INSTRUCTIONS TO FOLLOW >>
Below is a listing. Quote from it, exactly, the lines from the one containing "camera: 150 degrees right, 10 degrees down" down to the one containing "(664, 298) = (267, 406): turquoise", both ends included, and nothing else.

RECORDS PROVIDED >>
——

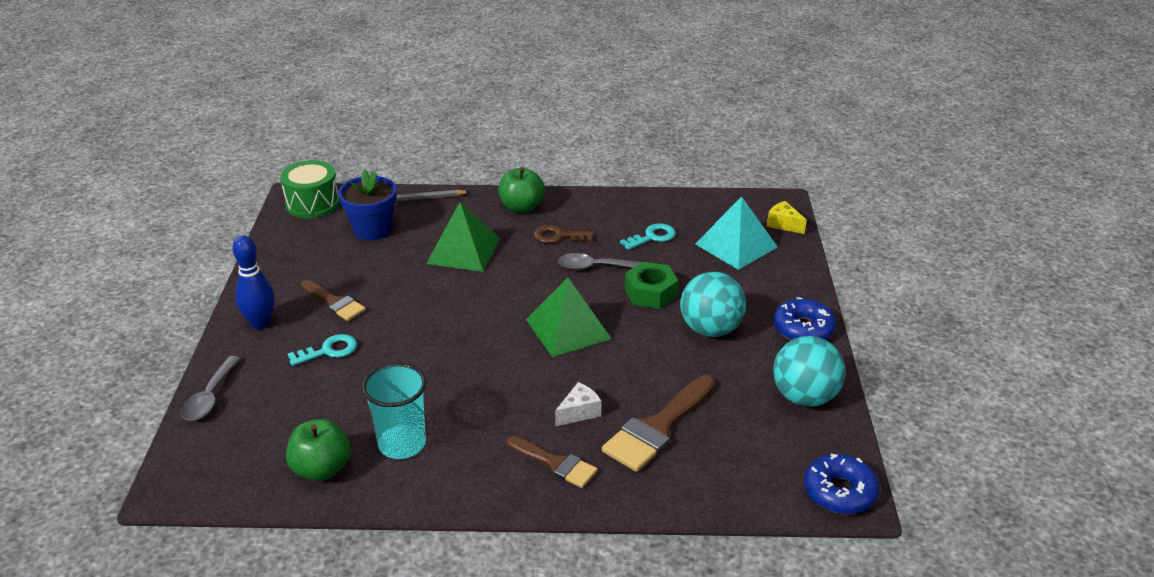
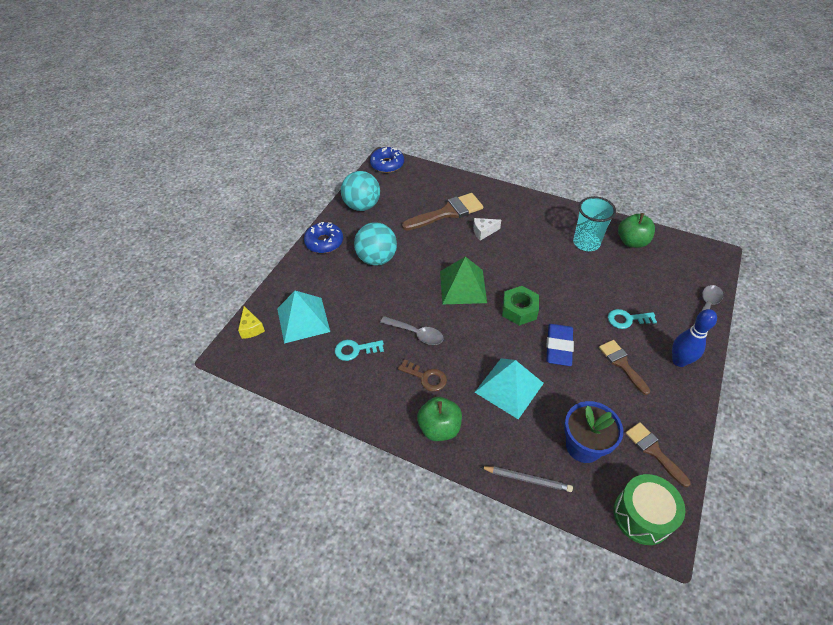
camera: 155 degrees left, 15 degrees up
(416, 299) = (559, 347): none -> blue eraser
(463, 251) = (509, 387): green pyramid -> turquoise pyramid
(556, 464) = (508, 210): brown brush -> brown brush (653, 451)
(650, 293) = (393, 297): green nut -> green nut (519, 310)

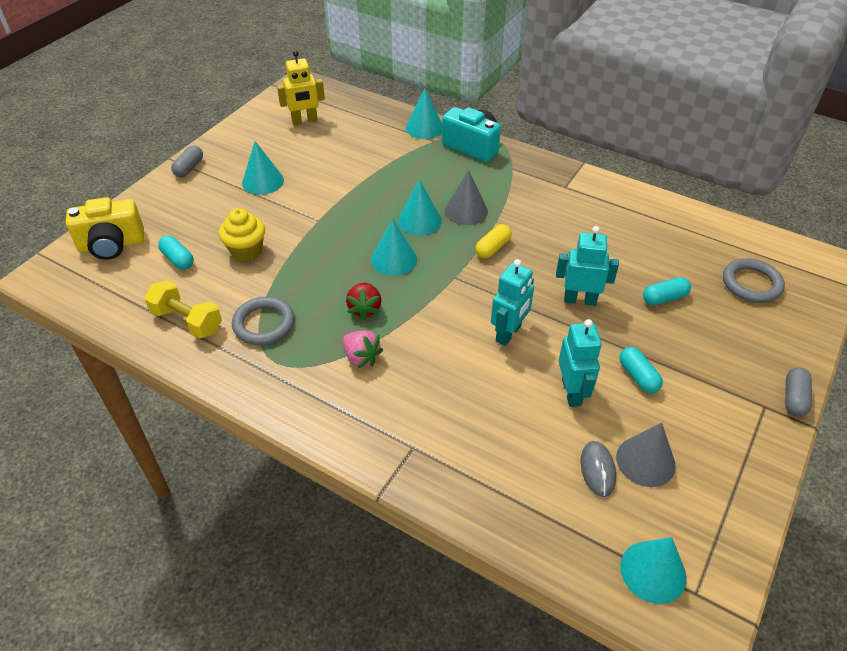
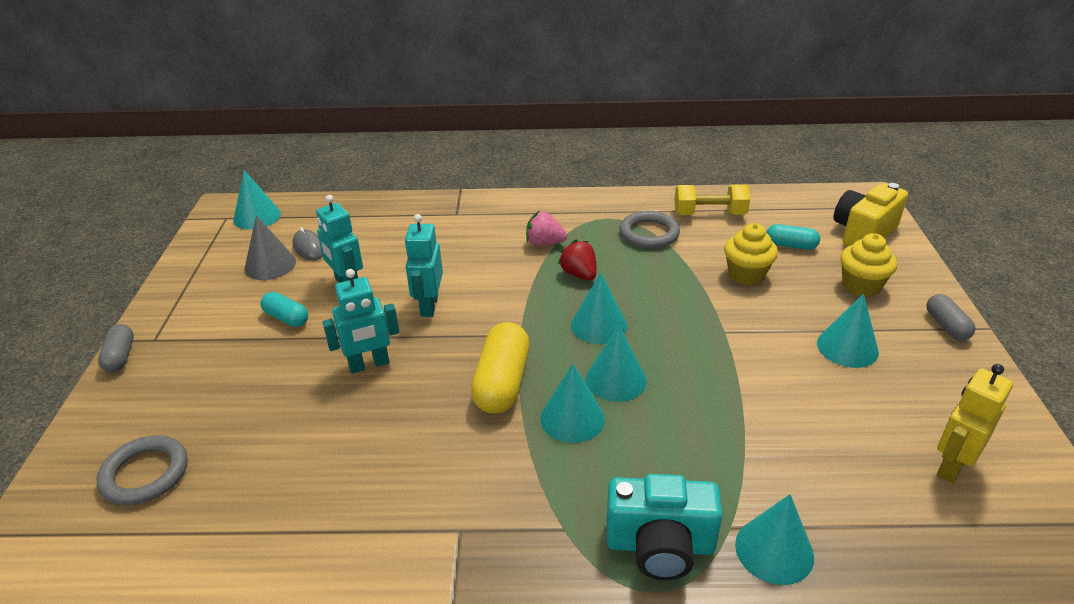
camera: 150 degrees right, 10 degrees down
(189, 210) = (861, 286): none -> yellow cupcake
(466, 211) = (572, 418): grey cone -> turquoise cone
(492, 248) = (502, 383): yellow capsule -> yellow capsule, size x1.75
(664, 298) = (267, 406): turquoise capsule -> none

——

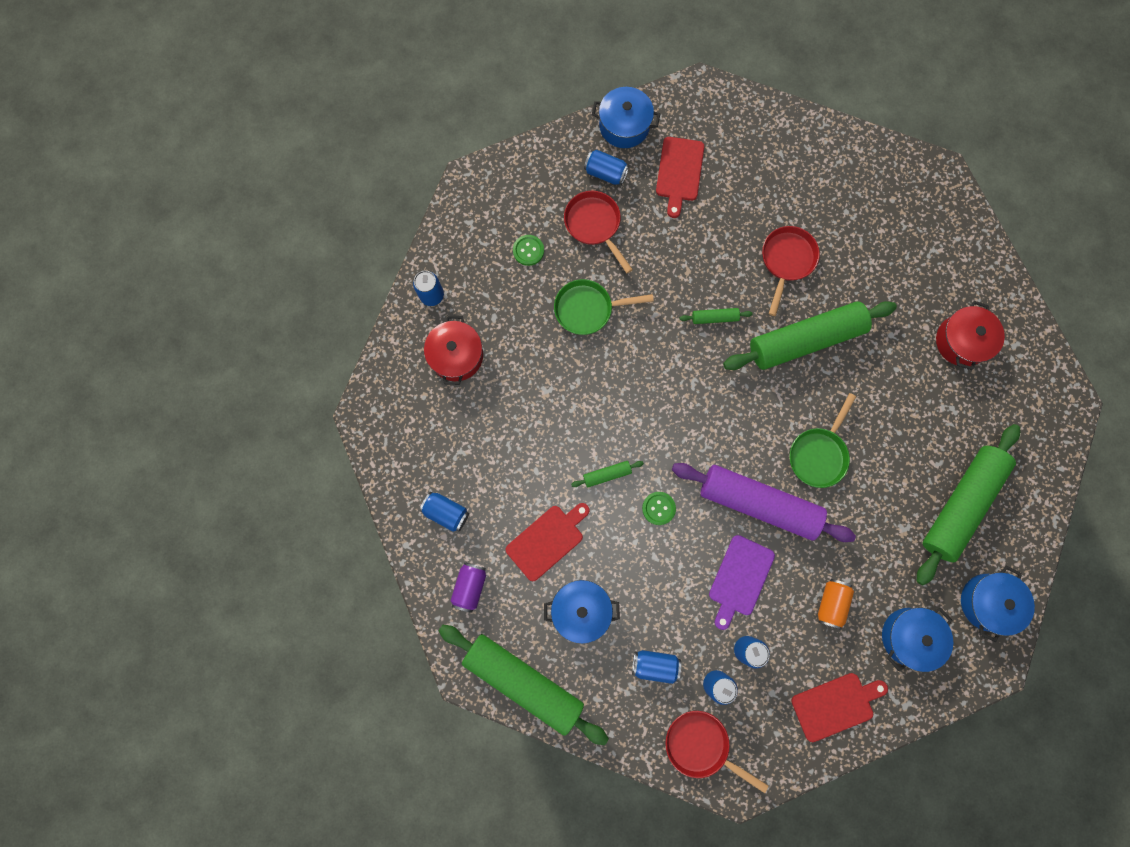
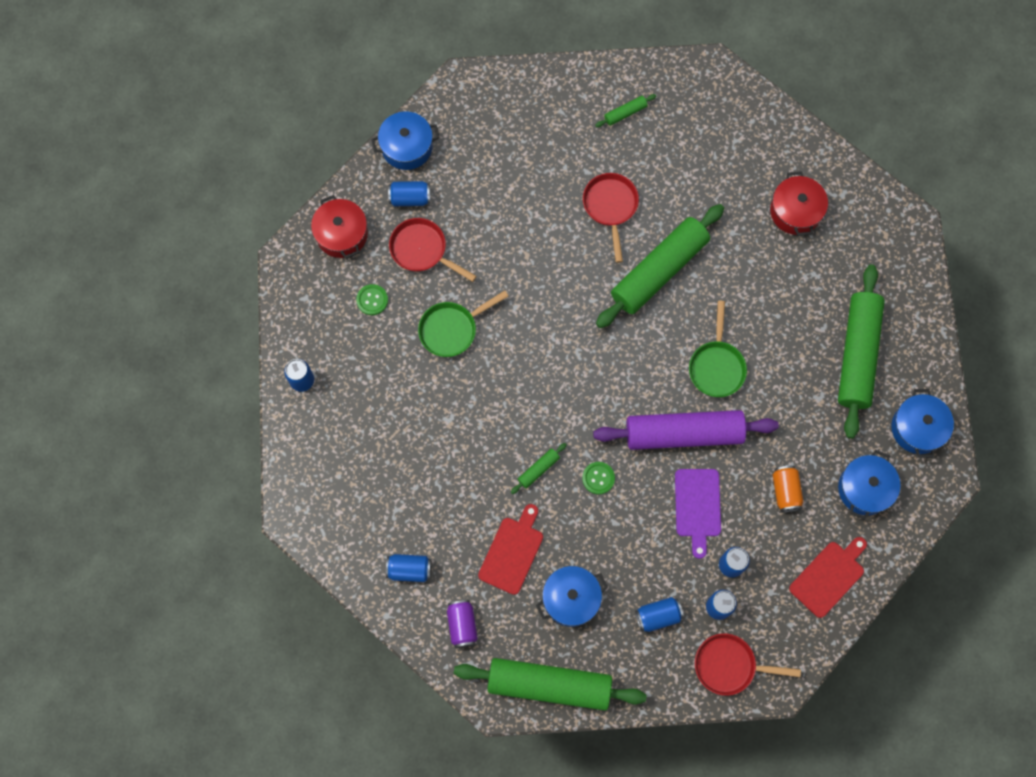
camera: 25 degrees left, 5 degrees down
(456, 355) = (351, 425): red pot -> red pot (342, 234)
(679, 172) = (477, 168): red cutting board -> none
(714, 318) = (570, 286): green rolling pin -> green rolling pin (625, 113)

——

ANSWER SPACE >>
camera: 150 degrees right, 10 degrees down
(189, 210) = (861, 286): none -> yellow cupcake
(466, 211) = (572, 418): grey cone -> turquoise cone
(492, 248) = (502, 383): yellow capsule -> yellow capsule, size x1.75
(664, 298) = (267, 406): turquoise capsule -> none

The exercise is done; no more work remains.